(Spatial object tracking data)
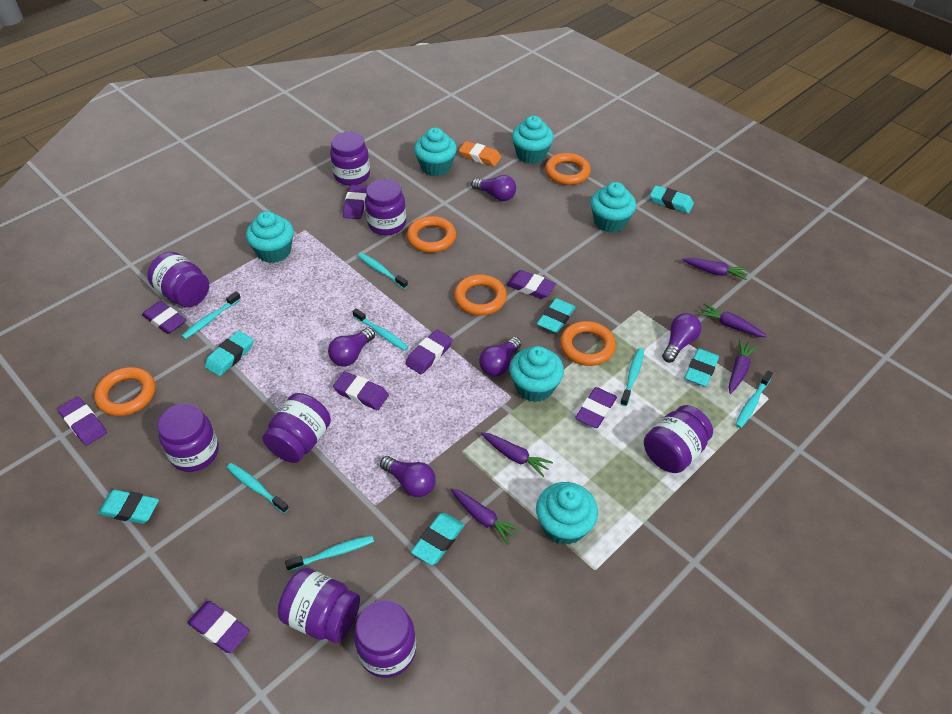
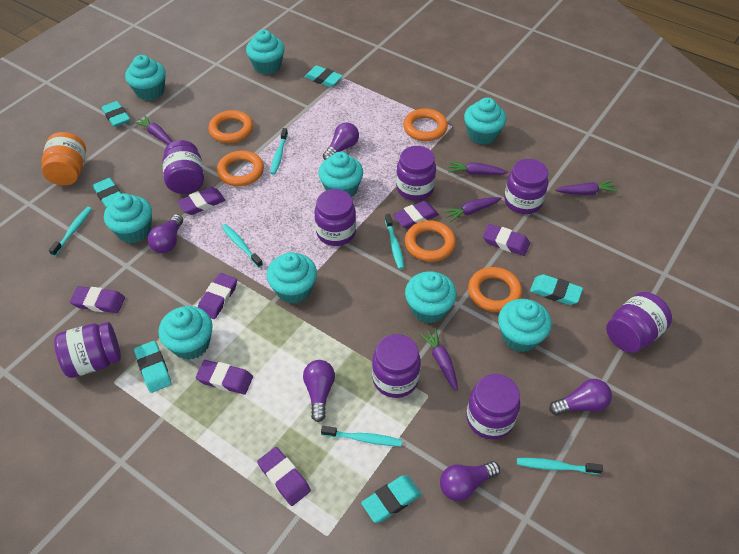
orange eraser: 1 -> 0
orange jar: 0 -> 1
purple eraser: 8 -> 7
turquoise cupcake: 6 -> 9
turquoise toothbrush: 7 -> 6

■ Assigned task: In the entries above, identify every line with the word "turquoise". Copy those lines.

■ Response area:
turquoise cupcake: 6 -> 9
turquoise toothbrush: 7 -> 6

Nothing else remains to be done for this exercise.